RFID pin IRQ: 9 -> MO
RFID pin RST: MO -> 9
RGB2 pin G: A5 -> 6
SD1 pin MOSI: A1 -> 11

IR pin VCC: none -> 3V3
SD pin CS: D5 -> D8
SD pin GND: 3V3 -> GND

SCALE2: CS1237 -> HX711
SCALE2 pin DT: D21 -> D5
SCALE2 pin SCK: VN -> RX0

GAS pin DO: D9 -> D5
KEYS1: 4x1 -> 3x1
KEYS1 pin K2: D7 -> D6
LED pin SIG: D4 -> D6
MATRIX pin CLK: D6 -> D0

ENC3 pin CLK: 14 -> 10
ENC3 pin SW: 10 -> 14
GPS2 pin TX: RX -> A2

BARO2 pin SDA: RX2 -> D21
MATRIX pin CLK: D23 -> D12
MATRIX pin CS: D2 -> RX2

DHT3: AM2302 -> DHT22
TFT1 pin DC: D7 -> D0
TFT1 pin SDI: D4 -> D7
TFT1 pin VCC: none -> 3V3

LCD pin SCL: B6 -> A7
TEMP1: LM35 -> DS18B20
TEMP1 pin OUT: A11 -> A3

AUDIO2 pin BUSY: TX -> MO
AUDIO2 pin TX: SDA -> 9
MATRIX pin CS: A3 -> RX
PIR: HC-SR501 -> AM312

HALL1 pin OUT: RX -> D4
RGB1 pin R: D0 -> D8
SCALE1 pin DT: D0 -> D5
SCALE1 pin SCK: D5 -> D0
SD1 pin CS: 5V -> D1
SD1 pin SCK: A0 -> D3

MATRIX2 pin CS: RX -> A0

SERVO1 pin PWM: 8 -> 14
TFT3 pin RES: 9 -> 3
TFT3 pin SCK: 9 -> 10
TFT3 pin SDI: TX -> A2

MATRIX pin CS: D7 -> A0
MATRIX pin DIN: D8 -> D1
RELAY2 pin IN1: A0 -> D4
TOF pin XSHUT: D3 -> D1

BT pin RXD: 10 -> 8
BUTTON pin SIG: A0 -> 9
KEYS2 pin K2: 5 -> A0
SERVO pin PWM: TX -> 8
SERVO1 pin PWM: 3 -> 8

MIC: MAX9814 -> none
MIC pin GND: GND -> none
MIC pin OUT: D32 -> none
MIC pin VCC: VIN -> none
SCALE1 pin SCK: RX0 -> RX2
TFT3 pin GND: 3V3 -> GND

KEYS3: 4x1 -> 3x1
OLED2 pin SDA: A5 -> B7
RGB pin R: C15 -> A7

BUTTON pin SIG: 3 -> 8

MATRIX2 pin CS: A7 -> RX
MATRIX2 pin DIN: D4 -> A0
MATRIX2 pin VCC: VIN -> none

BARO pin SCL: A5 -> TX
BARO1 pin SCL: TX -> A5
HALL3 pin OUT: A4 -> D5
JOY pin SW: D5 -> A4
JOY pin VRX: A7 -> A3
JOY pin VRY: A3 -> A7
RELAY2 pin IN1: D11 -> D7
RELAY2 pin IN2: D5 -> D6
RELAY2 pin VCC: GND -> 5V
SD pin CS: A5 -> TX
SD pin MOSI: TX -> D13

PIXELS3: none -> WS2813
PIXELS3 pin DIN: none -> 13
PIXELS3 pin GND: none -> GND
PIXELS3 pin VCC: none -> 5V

-- What to produce --
Transcribe, word for word, the data above from its first line through the line with "MATRIX2 pin CS: A7 -> RX", and include nothing else.

-- Task solution --
RFID pin IRQ: 9 -> MO
RFID pin RST: MO -> 9
RGB2 pin G: A5 -> 6
SD1 pin MOSI: A1 -> 11

IR pin VCC: none -> 3V3
SD pin CS: D5 -> D8
SD pin GND: 3V3 -> GND

SCALE2: CS1237 -> HX711
SCALE2 pin DT: D21 -> D5
SCALE2 pin SCK: VN -> RX0

GAS pin DO: D9 -> D5
KEYS1: 4x1 -> 3x1
KEYS1 pin K2: D7 -> D6
LED pin SIG: D4 -> D6
MATRIX pin CLK: D6 -> D0

ENC3 pin CLK: 14 -> 10
ENC3 pin SW: 10 -> 14
GPS2 pin TX: RX -> A2

BARO2 pin SDA: RX2 -> D21
MATRIX pin CLK: D23 -> D12
MATRIX pin CS: D2 -> RX2

DHT3: AM2302 -> DHT22
TFT1 pin DC: D7 -> D0
TFT1 pin SDI: D4 -> D7
TFT1 pin VCC: none -> 3V3

LCD pin SCL: B6 -> A7
TEMP1: LM35 -> DS18B20
TEMP1 pin OUT: A11 -> A3

AUDIO2 pin BUSY: TX -> MO
AUDIO2 pin TX: SDA -> 9
MATRIX pin CS: A3 -> RX
PIR: HC-SR501 -> AM312

HALL1 pin OUT: RX -> D4
RGB1 pin R: D0 -> D8
SCALE1 pin DT: D0 -> D5
SCALE1 pin SCK: D5 -> D0
SD1 pin CS: 5V -> D1
SD1 pin SCK: A0 -> D3

MATRIX2 pin CS: RX -> A0

SERVO1 pin PWM: 8 -> 14
TFT3 pin RES: 9 -> 3
TFT3 pin SCK: 9 -> 10
TFT3 pin SDI: TX -> A2

MATRIX pin CS: D7 -> A0
MATRIX pin DIN: D8 -> D1
RELAY2 pin IN1: A0 -> D4
TOF pin XSHUT: D3 -> D1

BT pin RXD: 10 -> 8
BUTTON pin SIG: A0 -> 9
KEYS2 pin K2: 5 -> A0
SERVO pin PWM: TX -> 8
SERVO1 pin PWM: 3 -> 8

MIC: MAX9814 -> none
MIC pin GND: GND -> none
MIC pin OUT: D32 -> none
MIC pin VCC: VIN -> none
SCALE1 pin SCK: RX0 -> RX2
TFT3 pin GND: 3V3 -> GND

KEYS3: 4x1 -> 3x1
OLED2 pin SDA: A5 -> B7
RGB pin R: C15 -> A7

BUTTON pin SIG: 3 -> 8

MATRIX2 pin CS: A7 -> RX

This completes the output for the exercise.